[Before-and-after object listings]

BEGIN

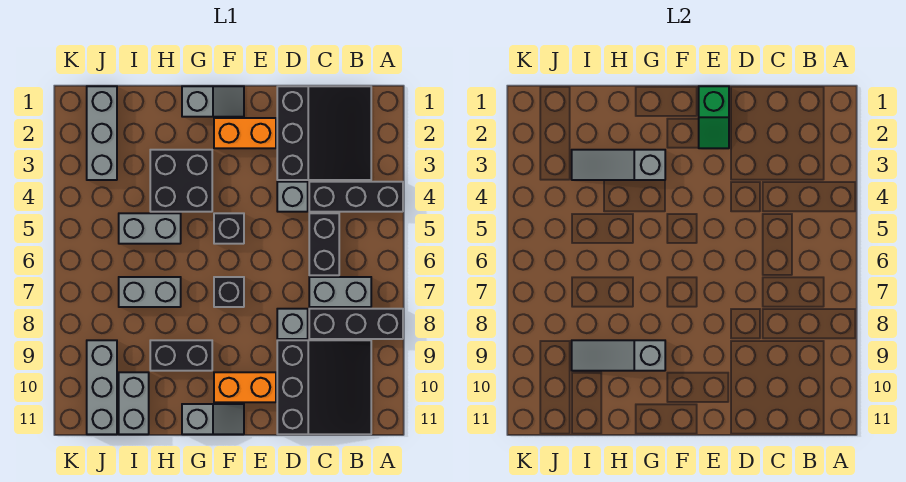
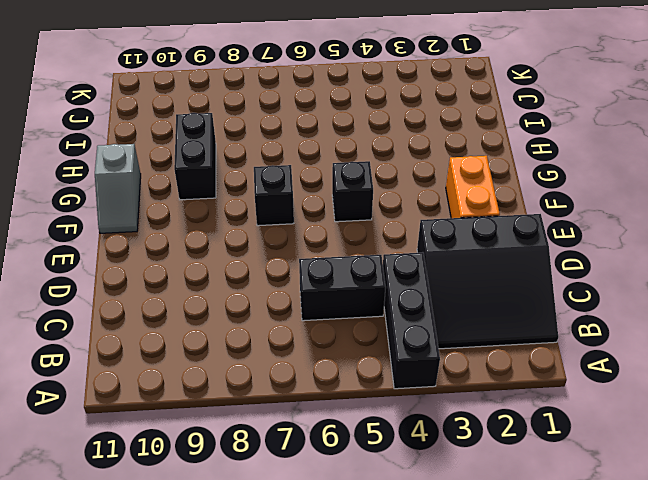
none -> black brick A8:C8 level 1
none -> grey brick B7:C7 level 1
none -> black slope B9:D11 level 1 top D

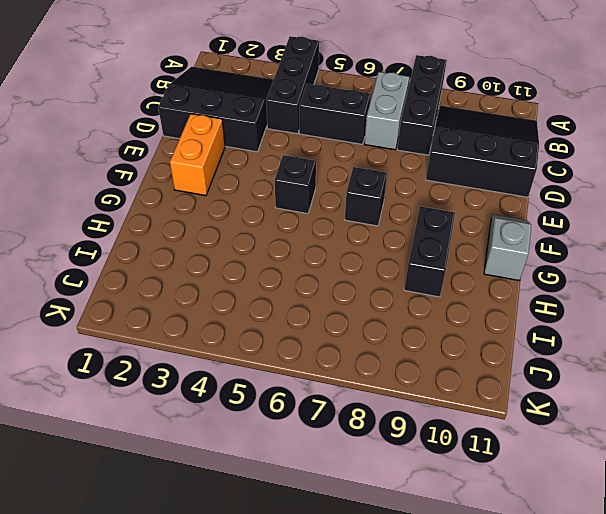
none -> grey brick D4 level 1
none -> grey brick D8 level 1
none -> orange brick E10:F10 level 1

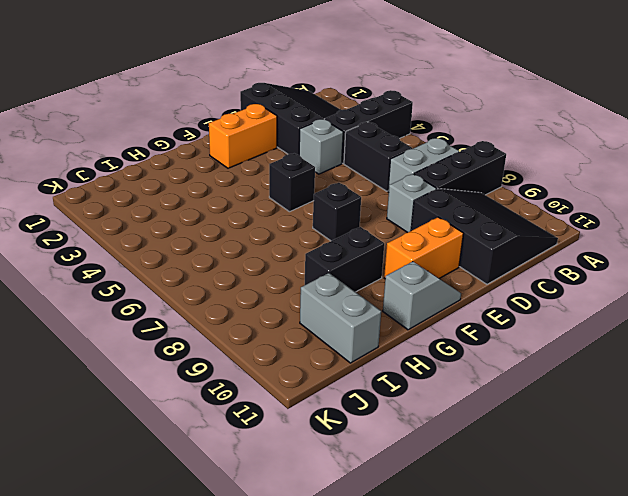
none -> grey slope F1:G1 level 1 top G
none -> black brick G3:H4 level 1
none -> grey brick H5:I5 level 1

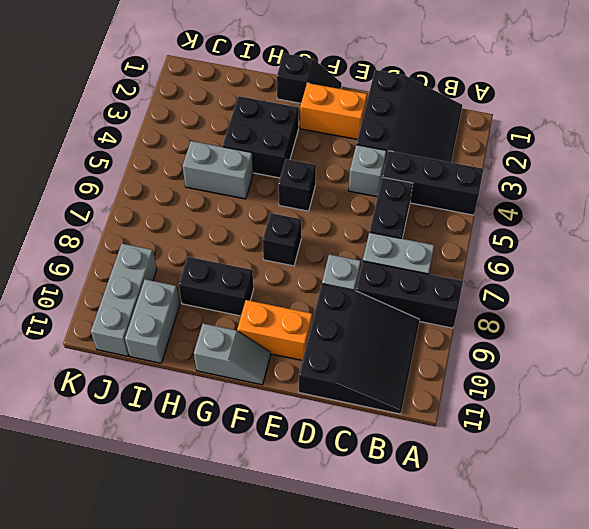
black slope F1:G1 level 1 top G -> grey slope F1:G1 level 1 top G
none -> grey brick H7:I7 level 1
none -> grey brick J1:J3 level 1
none -> green slope E1:E2 level 2 top 1

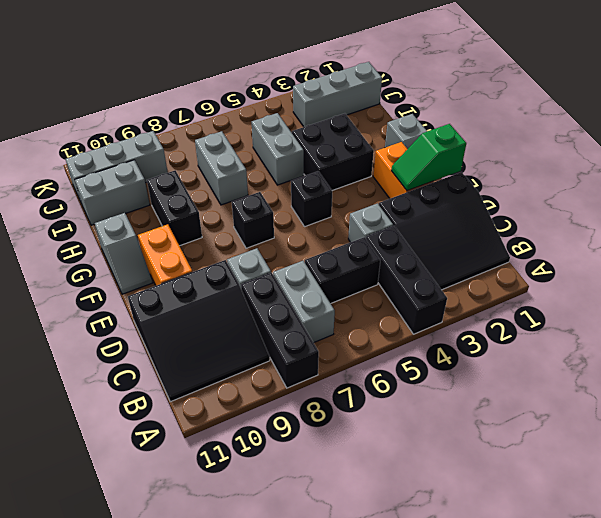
none -> grey slope G3:I3 level 2 top G
none -> grey slope G9:I9 level 2 top G

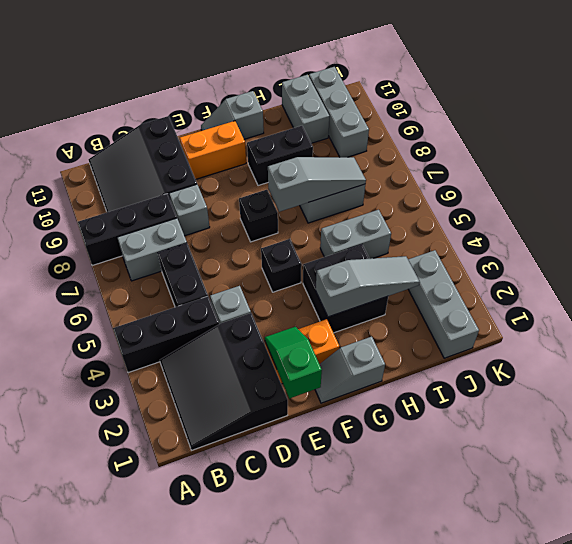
grey slope G7:I7 level 2 top G -> grey slope G9:I9 level 2 top G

END

In the lines above, find the word "grey" and copy each line that contains it.

none -> grey brick B7:C7 level 1
none -> grey brick D4 level 1
none -> grey brick D8 level 1
none -> grey slope F1:G1 level 1 top G
none -> grey brick H5:I5 level 1
black slope F1:G1 level 1 top G -> grey slope F1:G1 level 1 top G
none -> grey brick H7:I7 level 1
none -> grey brick J1:J3 level 1
none -> grey slope G3:I3 level 2 top G
none -> grey slope G9:I9 level 2 top G
grey slope G7:I7 level 2 top G -> grey slope G9:I9 level 2 top G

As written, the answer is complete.